START Data for analysis

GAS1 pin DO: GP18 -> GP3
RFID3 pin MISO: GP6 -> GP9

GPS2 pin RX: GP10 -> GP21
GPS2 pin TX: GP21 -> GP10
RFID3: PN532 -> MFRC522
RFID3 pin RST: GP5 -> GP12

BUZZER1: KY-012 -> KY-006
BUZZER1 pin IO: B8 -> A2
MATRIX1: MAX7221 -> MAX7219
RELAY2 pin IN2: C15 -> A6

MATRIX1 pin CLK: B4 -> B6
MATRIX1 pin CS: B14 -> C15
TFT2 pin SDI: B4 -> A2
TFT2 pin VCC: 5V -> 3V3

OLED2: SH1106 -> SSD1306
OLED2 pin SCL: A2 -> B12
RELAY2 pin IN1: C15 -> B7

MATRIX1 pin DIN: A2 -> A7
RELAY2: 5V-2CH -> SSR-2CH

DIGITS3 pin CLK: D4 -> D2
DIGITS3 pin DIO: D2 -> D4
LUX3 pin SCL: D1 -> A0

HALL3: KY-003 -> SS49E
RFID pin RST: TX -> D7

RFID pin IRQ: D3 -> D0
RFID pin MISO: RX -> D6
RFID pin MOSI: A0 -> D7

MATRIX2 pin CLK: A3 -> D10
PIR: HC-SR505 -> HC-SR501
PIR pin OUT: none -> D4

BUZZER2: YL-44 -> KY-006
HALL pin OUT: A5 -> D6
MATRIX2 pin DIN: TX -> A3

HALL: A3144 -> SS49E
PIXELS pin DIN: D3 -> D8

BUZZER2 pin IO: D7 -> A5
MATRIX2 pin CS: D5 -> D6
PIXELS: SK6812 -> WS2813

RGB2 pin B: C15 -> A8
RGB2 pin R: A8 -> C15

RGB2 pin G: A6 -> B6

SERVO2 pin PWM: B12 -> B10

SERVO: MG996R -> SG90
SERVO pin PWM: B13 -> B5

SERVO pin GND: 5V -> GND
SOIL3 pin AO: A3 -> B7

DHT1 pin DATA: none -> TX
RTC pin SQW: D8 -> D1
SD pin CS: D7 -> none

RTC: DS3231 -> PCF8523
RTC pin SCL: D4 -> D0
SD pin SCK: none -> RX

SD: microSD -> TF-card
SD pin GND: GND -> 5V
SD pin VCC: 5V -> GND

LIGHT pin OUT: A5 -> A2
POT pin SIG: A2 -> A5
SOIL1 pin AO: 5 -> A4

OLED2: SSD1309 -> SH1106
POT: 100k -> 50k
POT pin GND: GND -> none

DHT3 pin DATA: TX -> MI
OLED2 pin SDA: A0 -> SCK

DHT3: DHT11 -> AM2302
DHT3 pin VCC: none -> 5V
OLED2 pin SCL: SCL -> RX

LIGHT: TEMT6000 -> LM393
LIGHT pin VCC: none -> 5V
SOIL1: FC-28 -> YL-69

END Data for analysis

Task to carry out >> Return exactly, and only, the lines above starting at the line that contains "MATRIX1: MAX7221 -> MAX7219" and ending at the line that contains "LIGHT pin VCC: none -> 5V".

Expected output >>
MATRIX1: MAX7221 -> MAX7219
RELAY2 pin IN2: C15 -> A6

MATRIX1 pin CLK: B4 -> B6
MATRIX1 pin CS: B14 -> C15
TFT2 pin SDI: B4 -> A2
TFT2 pin VCC: 5V -> 3V3

OLED2: SH1106 -> SSD1306
OLED2 pin SCL: A2 -> B12
RELAY2 pin IN1: C15 -> B7

MATRIX1 pin DIN: A2 -> A7
RELAY2: 5V-2CH -> SSR-2CH

DIGITS3 pin CLK: D4 -> D2
DIGITS3 pin DIO: D2 -> D4
LUX3 pin SCL: D1 -> A0

HALL3: KY-003 -> SS49E
RFID pin RST: TX -> D7

RFID pin IRQ: D3 -> D0
RFID pin MISO: RX -> D6
RFID pin MOSI: A0 -> D7

MATRIX2 pin CLK: A3 -> D10
PIR: HC-SR505 -> HC-SR501
PIR pin OUT: none -> D4

BUZZER2: YL-44 -> KY-006
HALL pin OUT: A5 -> D6
MATRIX2 pin DIN: TX -> A3

HALL: A3144 -> SS49E
PIXELS pin DIN: D3 -> D8

BUZZER2 pin IO: D7 -> A5
MATRIX2 pin CS: D5 -> D6
PIXELS: SK6812 -> WS2813

RGB2 pin B: C15 -> A8
RGB2 pin R: A8 -> C15

RGB2 pin G: A6 -> B6

SERVO2 pin PWM: B12 -> B10

SERVO: MG996R -> SG90
SERVO pin PWM: B13 -> B5

SERVO pin GND: 5V -> GND
SOIL3 pin AO: A3 -> B7

DHT1 pin DATA: none -> TX
RTC pin SQW: D8 -> D1
SD pin CS: D7 -> none

RTC: DS3231 -> PCF8523
RTC pin SCL: D4 -> D0
SD pin SCK: none -> RX

SD: microSD -> TF-card
SD pin GND: GND -> 5V
SD pin VCC: 5V -> GND

LIGHT pin OUT: A5 -> A2
POT pin SIG: A2 -> A5
SOIL1 pin AO: 5 -> A4

OLED2: SSD1309 -> SH1106
POT: 100k -> 50k
POT pin GND: GND -> none

DHT3 pin DATA: TX -> MI
OLED2 pin SDA: A0 -> SCK

DHT3: DHT11 -> AM2302
DHT3 pin VCC: none -> 5V
OLED2 pin SCL: SCL -> RX

LIGHT: TEMT6000 -> LM393
LIGHT pin VCC: none -> 5V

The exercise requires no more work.